→ Brief: Once you have read the listing, print all of it word for word.
--- Records supplied Enclosed Below ---
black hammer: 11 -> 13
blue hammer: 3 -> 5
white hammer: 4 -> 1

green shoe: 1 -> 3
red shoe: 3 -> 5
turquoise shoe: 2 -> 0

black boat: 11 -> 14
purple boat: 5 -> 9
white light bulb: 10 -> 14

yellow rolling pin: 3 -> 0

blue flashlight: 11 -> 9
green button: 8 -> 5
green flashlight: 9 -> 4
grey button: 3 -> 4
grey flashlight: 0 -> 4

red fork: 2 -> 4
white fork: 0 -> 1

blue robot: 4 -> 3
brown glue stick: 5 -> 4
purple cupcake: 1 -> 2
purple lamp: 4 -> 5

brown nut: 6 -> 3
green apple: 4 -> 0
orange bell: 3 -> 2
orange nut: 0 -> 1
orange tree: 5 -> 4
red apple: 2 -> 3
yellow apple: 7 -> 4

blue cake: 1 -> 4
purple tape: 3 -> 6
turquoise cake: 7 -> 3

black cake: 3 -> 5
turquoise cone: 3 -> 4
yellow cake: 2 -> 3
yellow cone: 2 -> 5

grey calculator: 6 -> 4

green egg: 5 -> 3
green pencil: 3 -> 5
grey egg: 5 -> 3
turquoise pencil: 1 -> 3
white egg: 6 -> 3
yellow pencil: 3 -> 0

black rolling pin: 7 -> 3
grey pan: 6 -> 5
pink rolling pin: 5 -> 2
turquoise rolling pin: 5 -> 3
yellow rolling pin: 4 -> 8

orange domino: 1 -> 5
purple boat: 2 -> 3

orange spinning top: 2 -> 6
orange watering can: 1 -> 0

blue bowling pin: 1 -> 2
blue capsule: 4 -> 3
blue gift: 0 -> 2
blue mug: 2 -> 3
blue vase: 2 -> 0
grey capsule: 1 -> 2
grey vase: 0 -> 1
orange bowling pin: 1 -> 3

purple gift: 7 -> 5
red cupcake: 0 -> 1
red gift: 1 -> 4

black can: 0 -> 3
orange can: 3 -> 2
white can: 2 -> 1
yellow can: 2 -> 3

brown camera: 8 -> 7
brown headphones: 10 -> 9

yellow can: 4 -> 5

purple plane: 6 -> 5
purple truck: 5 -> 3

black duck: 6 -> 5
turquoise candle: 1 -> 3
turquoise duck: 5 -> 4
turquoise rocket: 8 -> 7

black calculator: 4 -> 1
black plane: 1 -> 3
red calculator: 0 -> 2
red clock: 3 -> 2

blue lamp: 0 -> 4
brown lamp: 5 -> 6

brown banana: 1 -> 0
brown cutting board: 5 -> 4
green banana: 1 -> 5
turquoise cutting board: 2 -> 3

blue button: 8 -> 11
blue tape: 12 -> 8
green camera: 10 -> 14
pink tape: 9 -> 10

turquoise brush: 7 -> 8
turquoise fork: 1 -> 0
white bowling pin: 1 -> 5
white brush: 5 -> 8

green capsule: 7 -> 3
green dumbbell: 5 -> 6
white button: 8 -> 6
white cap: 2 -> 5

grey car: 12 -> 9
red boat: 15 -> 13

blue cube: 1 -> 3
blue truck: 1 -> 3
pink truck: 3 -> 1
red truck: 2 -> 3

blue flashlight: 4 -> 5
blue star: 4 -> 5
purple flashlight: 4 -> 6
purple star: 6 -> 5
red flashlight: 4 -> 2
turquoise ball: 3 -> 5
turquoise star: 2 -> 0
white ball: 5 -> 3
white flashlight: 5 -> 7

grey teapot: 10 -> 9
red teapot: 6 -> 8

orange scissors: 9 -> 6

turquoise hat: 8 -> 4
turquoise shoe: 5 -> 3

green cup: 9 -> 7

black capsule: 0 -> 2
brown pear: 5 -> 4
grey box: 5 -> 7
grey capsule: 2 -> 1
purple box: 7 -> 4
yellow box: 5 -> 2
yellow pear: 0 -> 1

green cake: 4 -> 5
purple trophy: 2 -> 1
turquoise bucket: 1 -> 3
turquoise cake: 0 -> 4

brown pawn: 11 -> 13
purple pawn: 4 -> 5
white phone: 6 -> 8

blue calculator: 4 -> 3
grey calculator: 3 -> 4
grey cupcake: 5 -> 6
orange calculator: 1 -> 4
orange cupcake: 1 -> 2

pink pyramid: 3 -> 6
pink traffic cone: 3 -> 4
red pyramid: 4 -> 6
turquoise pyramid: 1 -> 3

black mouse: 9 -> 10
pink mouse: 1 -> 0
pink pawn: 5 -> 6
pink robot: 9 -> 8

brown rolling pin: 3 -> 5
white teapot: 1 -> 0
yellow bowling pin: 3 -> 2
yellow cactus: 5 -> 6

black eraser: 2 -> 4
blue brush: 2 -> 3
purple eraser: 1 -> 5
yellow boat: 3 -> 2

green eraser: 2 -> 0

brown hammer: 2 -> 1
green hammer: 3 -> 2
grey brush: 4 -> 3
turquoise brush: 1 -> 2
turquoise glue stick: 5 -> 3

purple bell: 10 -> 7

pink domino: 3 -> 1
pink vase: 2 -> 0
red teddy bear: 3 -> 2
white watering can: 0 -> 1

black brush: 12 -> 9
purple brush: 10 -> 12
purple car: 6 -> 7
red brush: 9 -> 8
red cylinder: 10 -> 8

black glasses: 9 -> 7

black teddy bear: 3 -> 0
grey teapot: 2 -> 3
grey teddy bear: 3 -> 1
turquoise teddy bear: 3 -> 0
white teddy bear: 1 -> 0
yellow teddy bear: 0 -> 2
--- End of Enclosed Records supplied ---
→ Response area:
black hammer: 11 -> 13
blue hammer: 3 -> 5
white hammer: 4 -> 1

green shoe: 1 -> 3
red shoe: 3 -> 5
turquoise shoe: 2 -> 0

black boat: 11 -> 14
purple boat: 5 -> 9
white light bulb: 10 -> 14

yellow rolling pin: 3 -> 0

blue flashlight: 11 -> 9
green button: 8 -> 5
green flashlight: 9 -> 4
grey button: 3 -> 4
grey flashlight: 0 -> 4

red fork: 2 -> 4
white fork: 0 -> 1

blue robot: 4 -> 3
brown glue stick: 5 -> 4
purple cupcake: 1 -> 2
purple lamp: 4 -> 5

brown nut: 6 -> 3
green apple: 4 -> 0
orange bell: 3 -> 2
orange nut: 0 -> 1
orange tree: 5 -> 4
red apple: 2 -> 3
yellow apple: 7 -> 4

blue cake: 1 -> 4
purple tape: 3 -> 6
turquoise cake: 7 -> 3

black cake: 3 -> 5
turquoise cone: 3 -> 4
yellow cake: 2 -> 3
yellow cone: 2 -> 5

grey calculator: 6 -> 4

green egg: 5 -> 3
green pencil: 3 -> 5
grey egg: 5 -> 3
turquoise pencil: 1 -> 3
white egg: 6 -> 3
yellow pencil: 3 -> 0

black rolling pin: 7 -> 3
grey pan: 6 -> 5
pink rolling pin: 5 -> 2
turquoise rolling pin: 5 -> 3
yellow rolling pin: 4 -> 8

orange domino: 1 -> 5
purple boat: 2 -> 3

orange spinning top: 2 -> 6
orange watering can: 1 -> 0

blue bowling pin: 1 -> 2
blue capsule: 4 -> 3
blue gift: 0 -> 2
blue mug: 2 -> 3
blue vase: 2 -> 0
grey capsule: 1 -> 2
grey vase: 0 -> 1
orange bowling pin: 1 -> 3

purple gift: 7 -> 5
red cupcake: 0 -> 1
red gift: 1 -> 4

black can: 0 -> 3
orange can: 3 -> 2
white can: 2 -> 1
yellow can: 2 -> 3

brown camera: 8 -> 7
brown headphones: 10 -> 9

yellow can: 4 -> 5

purple plane: 6 -> 5
purple truck: 5 -> 3

black duck: 6 -> 5
turquoise candle: 1 -> 3
turquoise duck: 5 -> 4
turquoise rocket: 8 -> 7

black calculator: 4 -> 1
black plane: 1 -> 3
red calculator: 0 -> 2
red clock: 3 -> 2

blue lamp: 0 -> 4
brown lamp: 5 -> 6

brown banana: 1 -> 0
brown cutting board: 5 -> 4
green banana: 1 -> 5
turquoise cutting board: 2 -> 3

blue button: 8 -> 11
blue tape: 12 -> 8
green camera: 10 -> 14
pink tape: 9 -> 10

turquoise brush: 7 -> 8
turquoise fork: 1 -> 0
white bowling pin: 1 -> 5
white brush: 5 -> 8

green capsule: 7 -> 3
green dumbbell: 5 -> 6
white button: 8 -> 6
white cap: 2 -> 5

grey car: 12 -> 9
red boat: 15 -> 13

blue cube: 1 -> 3
blue truck: 1 -> 3
pink truck: 3 -> 1
red truck: 2 -> 3

blue flashlight: 4 -> 5
blue star: 4 -> 5
purple flashlight: 4 -> 6
purple star: 6 -> 5
red flashlight: 4 -> 2
turquoise ball: 3 -> 5
turquoise star: 2 -> 0
white ball: 5 -> 3
white flashlight: 5 -> 7

grey teapot: 10 -> 9
red teapot: 6 -> 8

orange scissors: 9 -> 6

turquoise hat: 8 -> 4
turquoise shoe: 5 -> 3

green cup: 9 -> 7

black capsule: 0 -> 2
brown pear: 5 -> 4
grey box: 5 -> 7
grey capsule: 2 -> 1
purple box: 7 -> 4
yellow box: 5 -> 2
yellow pear: 0 -> 1

green cake: 4 -> 5
purple trophy: 2 -> 1
turquoise bucket: 1 -> 3
turquoise cake: 0 -> 4

brown pawn: 11 -> 13
purple pawn: 4 -> 5
white phone: 6 -> 8

blue calculator: 4 -> 3
grey calculator: 3 -> 4
grey cupcake: 5 -> 6
orange calculator: 1 -> 4
orange cupcake: 1 -> 2

pink pyramid: 3 -> 6
pink traffic cone: 3 -> 4
red pyramid: 4 -> 6
turquoise pyramid: 1 -> 3

black mouse: 9 -> 10
pink mouse: 1 -> 0
pink pawn: 5 -> 6
pink robot: 9 -> 8

brown rolling pin: 3 -> 5
white teapot: 1 -> 0
yellow bowling pin: 3 -> 2
yellow cactus: 5 -> 6

black eraser: 2 -> 4
blue brush: 2 -> 3
purple eraser: 1 -> 5
yellow boat: 3 -> 2

green eraser: 2 -> 0

brown hammer: 2 -> 1
green hammer: 3 -> 2
grey brush: 4 -> 3
turquoise brush: 1 -> 2
turquoise glue stick: 5 -> 3

purple bell: 10 -> 7

pink domino: 3 -> 1
pink vase: 2 -> 0
red teddy bear: 3 -> 2
white watering can: 0 -> 1

black brush: 12 -> 9
purple brush: 10 -> 12
purple car: 6 -> 7
red brush: 9 -> 8
red cylinder: 10 -> 8

black glasses: 9 -> 7

black teddy bear: 3 -> 0
grey teapot: 2 -> 3
grey teddy bear: 3 -> 1
turquoise teddy bear: 3 -> 0
white teddy bear: 1 -> 0
yellow teddy bear: 0 -> 2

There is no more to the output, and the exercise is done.